▸ **What you will do**:
Would you please output the lines of the data below from the one containing "J1 pin 2: none -> GND" to the end, exactly and with nothing added?

▸ **Saved entries**:
##########

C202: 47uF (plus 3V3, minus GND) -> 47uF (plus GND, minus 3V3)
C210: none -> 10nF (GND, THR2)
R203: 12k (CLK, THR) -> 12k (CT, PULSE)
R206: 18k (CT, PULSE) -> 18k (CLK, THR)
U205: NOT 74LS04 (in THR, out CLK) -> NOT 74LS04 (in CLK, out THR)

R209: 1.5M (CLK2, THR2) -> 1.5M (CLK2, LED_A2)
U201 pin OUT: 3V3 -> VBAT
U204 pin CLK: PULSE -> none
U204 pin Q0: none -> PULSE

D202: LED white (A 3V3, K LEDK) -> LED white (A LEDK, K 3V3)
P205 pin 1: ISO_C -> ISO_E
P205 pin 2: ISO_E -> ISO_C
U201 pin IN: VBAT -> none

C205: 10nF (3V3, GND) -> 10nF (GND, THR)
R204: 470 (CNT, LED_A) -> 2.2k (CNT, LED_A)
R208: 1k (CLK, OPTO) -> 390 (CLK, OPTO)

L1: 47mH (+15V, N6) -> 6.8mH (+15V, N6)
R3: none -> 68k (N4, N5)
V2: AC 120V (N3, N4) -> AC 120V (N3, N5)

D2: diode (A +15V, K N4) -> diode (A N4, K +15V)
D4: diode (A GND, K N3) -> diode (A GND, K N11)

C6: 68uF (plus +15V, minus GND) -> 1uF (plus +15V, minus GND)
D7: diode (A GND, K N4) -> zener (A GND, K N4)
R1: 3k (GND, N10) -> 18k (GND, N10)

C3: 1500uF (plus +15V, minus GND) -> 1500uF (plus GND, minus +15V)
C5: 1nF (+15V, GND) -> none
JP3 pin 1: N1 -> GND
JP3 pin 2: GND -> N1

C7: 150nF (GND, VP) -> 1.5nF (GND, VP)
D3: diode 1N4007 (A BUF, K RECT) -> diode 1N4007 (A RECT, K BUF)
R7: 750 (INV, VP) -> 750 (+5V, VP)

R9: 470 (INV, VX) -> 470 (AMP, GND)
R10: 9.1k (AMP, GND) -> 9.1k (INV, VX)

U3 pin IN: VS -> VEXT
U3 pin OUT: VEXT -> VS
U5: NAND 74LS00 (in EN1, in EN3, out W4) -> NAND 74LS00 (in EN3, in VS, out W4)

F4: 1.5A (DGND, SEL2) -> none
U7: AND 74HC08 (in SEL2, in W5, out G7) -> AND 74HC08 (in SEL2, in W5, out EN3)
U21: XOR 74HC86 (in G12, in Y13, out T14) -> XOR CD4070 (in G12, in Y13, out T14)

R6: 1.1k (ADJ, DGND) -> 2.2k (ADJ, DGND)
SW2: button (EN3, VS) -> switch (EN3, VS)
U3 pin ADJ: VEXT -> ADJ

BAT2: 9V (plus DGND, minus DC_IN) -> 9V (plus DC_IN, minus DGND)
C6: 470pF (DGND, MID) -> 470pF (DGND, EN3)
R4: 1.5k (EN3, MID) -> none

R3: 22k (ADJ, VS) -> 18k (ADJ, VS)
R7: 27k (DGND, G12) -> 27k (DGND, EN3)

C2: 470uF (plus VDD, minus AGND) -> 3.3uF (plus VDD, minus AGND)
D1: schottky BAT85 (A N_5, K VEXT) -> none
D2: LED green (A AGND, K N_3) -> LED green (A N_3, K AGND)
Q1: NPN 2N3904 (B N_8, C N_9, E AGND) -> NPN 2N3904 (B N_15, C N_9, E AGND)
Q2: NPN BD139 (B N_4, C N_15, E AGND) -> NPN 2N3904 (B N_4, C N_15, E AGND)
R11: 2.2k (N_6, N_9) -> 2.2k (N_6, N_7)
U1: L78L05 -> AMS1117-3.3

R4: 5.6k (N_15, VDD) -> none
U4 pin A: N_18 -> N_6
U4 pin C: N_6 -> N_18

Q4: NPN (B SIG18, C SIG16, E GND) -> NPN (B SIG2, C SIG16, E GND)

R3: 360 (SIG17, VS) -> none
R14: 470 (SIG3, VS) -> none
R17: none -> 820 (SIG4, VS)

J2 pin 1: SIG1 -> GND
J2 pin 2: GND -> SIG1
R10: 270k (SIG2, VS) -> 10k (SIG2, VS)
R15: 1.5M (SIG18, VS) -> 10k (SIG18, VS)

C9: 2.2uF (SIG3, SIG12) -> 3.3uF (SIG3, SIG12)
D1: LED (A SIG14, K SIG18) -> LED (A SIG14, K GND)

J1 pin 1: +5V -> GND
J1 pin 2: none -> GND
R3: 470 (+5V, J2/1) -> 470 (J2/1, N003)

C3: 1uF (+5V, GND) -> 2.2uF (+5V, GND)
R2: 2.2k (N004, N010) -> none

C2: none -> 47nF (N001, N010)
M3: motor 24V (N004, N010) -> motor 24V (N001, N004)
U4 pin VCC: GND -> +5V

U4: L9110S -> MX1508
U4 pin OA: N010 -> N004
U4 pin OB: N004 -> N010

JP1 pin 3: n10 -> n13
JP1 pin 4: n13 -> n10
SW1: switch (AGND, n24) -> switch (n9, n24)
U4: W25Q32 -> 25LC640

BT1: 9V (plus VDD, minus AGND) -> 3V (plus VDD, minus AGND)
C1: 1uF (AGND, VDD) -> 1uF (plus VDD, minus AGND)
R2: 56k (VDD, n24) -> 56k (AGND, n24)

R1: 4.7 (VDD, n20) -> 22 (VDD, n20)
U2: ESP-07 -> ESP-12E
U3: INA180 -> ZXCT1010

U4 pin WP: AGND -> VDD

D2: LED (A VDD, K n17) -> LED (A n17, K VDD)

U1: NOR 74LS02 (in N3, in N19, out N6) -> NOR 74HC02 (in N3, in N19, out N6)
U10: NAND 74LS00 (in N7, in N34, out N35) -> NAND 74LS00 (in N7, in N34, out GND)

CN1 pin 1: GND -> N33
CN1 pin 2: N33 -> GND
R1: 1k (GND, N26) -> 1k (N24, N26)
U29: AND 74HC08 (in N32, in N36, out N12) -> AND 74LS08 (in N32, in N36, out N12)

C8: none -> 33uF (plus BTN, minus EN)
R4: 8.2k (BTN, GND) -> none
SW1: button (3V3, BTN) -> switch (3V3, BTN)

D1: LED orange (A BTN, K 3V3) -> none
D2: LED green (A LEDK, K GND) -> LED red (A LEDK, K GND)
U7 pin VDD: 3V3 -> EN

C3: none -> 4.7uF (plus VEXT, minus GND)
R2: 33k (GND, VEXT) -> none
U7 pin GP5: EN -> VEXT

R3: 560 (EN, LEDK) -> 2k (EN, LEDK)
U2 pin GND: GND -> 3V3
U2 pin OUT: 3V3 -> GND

##########

▸ **Exercise response**:
J1 pin 2: none -> GND
R3: 470 (+5V, J2/1) -> 470 (J2/1, N003)

C3: 1uF (+5V, GND) -> 2.2uF (+5V, GND)
R2: 2.2k (N004, N010) -> none

C2: none -> 47nF (N001, N010)
M3: motor 24V (N004, N010) -> motor 24V (N001, N004)
U4 pin VCC: GND -> +5V

U4: L9110S -> MX1508
U4 pin OA: N010 -> N004
U4 pin OB: N004 -> N010

JP1 pin 3: n10 -> n13
JP1 pin 4: n13 -> n10
SW1: switch (AGND, n24) -> switch (n9, n24)
U4: W25Q32 -> 25LC640

BT1: 9V (plus VDD, minus AGND) -> 3V (plus VDD, minus AGND)
C1: 1uF (AGND, VDD) -> 1uF (plus VDD, minus AGND)
R2: 56k (VDD, n24) -> 56k (AGND, n24)

R1: 4.7 (VDD, n20) -> 22 (VDD, n20)
U2: ESP-07 -> ESP-12E
U3: INA180 -> ZXCT1010

U4 pin WP: AGND -> VDD

D2: LED (A VDD, K n17) -> LED (A n17, K VDD)

U1: NOR 74LS02 (in N3, in N19, out N6) -> NOR 74HC02 (in N3, in N19, out N6)
U10: NAND 74LS00 (in N7, in N34, out N35) -> NAND 74LS00 (in N7, in N34, out GND)

CN1 pin 1: GND -> N33
CN1 pin 2: N33 -> GND
R1: 1k (GND, N26) -> 1k (N24, N26)
U29: AND 74HC08 (in N32, in N36, out N12) -> AND 74LS08 (in N32, in N36, out N12)

C8: none -> 33uF (plus BTN, minus EN)
R4: 8.2k (BTN, GND) -> none
SW1: button (3V3, BTN) -> switch (3V3, BTN)

D1: LED orange (A BTN, K 3V3) -> none
D2: LED green (A LEDK, K GND) -> LED red (A LEDK, K GND)
U7 pin VDD: 3V3 -> EN

C3: none -> 4.7uF (plus VEXT, minus GND)
R2: 33k (GND, VEXT) -> none
U7 pin GP5: EN -> VEXT

R3: 560 (EN, LEDK) -> 2k (EN, LEDK)
U2 pin GND: GND -> 3V3
U2 pin OUT: 3V3 -> GND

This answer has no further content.